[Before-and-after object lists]
- - - - - - -
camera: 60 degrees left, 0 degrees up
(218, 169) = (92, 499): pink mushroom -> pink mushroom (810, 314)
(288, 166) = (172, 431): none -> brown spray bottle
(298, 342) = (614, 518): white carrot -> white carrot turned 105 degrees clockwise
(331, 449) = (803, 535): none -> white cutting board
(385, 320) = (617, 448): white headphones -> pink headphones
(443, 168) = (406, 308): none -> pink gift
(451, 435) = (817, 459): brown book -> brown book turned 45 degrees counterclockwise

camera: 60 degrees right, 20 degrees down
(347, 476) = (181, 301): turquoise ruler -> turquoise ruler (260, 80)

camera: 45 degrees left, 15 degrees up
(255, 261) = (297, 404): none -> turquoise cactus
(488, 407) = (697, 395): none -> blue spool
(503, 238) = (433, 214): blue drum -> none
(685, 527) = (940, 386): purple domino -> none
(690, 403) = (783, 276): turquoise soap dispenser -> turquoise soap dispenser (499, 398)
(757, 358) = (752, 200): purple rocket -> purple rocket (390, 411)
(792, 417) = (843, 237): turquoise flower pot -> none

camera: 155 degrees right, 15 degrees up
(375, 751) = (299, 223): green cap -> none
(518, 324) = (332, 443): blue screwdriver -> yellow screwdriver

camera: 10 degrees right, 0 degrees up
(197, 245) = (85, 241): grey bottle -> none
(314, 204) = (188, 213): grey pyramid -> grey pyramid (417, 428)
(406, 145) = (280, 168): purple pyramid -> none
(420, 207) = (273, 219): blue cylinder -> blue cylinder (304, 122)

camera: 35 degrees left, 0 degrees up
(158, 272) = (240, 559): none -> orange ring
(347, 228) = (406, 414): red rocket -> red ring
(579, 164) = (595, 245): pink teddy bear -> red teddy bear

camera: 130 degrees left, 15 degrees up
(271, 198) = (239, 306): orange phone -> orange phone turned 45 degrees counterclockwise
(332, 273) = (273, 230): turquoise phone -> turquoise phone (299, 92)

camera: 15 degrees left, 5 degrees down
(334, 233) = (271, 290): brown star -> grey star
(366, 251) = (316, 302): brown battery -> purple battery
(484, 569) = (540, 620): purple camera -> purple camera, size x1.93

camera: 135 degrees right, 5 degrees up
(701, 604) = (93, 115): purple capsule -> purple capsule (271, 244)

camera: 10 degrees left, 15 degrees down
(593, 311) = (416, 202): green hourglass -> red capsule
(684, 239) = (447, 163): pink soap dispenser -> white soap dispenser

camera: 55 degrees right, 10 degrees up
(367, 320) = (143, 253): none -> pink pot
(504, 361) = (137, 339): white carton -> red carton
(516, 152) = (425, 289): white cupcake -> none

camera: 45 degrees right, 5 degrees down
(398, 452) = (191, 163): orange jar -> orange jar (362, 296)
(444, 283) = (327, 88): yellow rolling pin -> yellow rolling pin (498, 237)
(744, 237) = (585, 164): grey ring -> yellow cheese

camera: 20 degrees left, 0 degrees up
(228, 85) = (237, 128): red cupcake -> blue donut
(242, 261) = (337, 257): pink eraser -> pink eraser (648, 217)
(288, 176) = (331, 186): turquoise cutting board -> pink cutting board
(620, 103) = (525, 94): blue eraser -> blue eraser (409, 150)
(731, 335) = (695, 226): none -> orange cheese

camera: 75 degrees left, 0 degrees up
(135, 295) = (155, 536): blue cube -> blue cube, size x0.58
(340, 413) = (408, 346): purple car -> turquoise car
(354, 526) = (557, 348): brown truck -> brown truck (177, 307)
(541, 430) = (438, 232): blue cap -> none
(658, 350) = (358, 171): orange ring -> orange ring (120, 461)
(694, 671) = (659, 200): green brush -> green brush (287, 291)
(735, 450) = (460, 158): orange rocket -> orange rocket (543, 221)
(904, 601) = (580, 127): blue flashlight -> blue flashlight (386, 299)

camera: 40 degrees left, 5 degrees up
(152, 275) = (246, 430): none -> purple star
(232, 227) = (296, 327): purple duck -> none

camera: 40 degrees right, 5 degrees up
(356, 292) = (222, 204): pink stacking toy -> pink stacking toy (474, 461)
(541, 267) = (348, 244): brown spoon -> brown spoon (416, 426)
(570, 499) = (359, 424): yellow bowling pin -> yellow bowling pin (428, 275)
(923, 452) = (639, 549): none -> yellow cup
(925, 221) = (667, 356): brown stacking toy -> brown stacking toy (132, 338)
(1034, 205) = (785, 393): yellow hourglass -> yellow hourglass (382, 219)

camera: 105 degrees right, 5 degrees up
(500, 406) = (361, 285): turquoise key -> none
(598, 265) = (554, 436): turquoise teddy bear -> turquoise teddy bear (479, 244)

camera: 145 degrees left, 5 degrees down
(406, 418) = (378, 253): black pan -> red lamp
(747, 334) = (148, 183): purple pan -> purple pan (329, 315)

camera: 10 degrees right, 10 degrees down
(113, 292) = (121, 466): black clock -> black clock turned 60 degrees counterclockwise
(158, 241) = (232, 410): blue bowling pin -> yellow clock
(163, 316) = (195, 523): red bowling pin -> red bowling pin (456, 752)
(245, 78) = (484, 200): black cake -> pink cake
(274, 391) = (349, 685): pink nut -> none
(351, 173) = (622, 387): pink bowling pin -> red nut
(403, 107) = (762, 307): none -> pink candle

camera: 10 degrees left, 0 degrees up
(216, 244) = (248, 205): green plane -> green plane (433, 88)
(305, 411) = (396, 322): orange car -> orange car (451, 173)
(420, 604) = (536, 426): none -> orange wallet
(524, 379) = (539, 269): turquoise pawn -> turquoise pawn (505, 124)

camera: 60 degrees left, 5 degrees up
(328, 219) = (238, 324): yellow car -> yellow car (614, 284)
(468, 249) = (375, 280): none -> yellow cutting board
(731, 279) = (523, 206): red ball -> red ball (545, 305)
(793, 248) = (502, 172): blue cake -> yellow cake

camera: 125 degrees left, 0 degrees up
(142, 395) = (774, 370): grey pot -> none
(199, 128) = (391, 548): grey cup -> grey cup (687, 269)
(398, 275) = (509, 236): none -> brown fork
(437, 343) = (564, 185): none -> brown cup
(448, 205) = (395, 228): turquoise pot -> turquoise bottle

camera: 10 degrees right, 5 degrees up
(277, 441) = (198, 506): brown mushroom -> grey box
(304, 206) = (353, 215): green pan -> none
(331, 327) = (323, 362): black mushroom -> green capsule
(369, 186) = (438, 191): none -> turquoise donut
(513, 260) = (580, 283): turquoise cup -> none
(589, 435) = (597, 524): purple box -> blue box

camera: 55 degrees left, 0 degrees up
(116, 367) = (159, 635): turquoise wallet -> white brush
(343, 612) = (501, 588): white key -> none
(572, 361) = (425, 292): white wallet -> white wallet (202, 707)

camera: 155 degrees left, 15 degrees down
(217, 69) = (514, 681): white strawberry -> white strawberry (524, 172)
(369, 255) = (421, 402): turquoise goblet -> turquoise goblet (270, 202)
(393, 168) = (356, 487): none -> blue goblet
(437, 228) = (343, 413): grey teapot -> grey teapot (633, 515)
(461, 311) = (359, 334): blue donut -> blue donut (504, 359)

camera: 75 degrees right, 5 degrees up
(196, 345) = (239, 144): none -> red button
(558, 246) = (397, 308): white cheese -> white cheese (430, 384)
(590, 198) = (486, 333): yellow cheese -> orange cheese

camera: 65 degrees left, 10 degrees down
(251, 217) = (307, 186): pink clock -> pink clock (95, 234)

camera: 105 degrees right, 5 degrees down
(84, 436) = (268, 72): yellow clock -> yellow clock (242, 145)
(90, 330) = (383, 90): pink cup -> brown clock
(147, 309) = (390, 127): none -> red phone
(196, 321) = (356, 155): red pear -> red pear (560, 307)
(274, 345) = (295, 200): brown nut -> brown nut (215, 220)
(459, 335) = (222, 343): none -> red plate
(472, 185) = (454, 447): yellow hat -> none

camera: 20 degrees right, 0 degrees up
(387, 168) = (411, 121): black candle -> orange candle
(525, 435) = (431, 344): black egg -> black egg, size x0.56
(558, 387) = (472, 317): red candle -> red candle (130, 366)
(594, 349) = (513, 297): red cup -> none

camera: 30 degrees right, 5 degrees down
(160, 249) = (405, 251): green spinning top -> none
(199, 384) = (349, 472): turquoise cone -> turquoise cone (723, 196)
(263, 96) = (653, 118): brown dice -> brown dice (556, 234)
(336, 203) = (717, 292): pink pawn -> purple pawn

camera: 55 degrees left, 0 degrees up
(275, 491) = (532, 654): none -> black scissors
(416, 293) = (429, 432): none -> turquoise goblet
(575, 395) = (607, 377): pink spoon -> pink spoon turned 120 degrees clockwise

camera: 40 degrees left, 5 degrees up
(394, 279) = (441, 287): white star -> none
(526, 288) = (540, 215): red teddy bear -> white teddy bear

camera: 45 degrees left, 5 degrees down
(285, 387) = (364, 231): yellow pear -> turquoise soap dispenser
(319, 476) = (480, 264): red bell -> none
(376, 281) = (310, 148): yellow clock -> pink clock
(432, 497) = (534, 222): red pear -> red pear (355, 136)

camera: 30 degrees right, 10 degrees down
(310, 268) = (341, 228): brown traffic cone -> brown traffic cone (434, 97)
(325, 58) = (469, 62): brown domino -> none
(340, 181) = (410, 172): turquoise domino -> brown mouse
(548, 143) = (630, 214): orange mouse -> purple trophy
- - - - - - -
*TASK DETAILS*
Please transcribe only the lines in the records above running from the line that has "(504, 361) = (137, 339): white" through the line that has "(694, 671) = (659, 200): green", both included, exactly as they appear.

*TASK RESULT*
(504, 361) = (137, 339): white carton -> red carton
(516, 152) = (425, 289): white cupcake -> none

camera: 45 degrees right, 5 degrees down
(398, 452) = (191, 163): orange jar -> orange jar (362, 296)
(444, 283) = (327, 88): yellow rolling pin -> yellow rolling pin (498, 237)
(744, 237) = (585, 164): grey ring -> yellow cheese

camera: 20 degrees left, 0 degrees up
(228, 85) = (237, 128): red cupcake -> blue donut
(242, 261) = (337, 257): pink eraser -> pink eraser (648, 217)
(288, 176) = (331, 186): turquoise cutting board -> pink cutting board
(620, 103) = (525, 94): blue eraser -> blue eraser (409, 150)
(731, 335) = (695, 226): none -> orange cheese

camera: 75 degrees left, 0 degrees up
(135, 295) = (155, 536): blue cube -> blue cube, size x0.58
(340, 413) = (408, 346): purple car -> turquoise car
(354, 526) = (557, 348): brown truck -> brown truck (177, 307)
(541, 430) = (438, 232): blue cap -> none
(658, 350) = (358, 171): orange ring -> orange ring (120, 461)
(694, 671) = (659, 200): green brush -> green brush (287, 291)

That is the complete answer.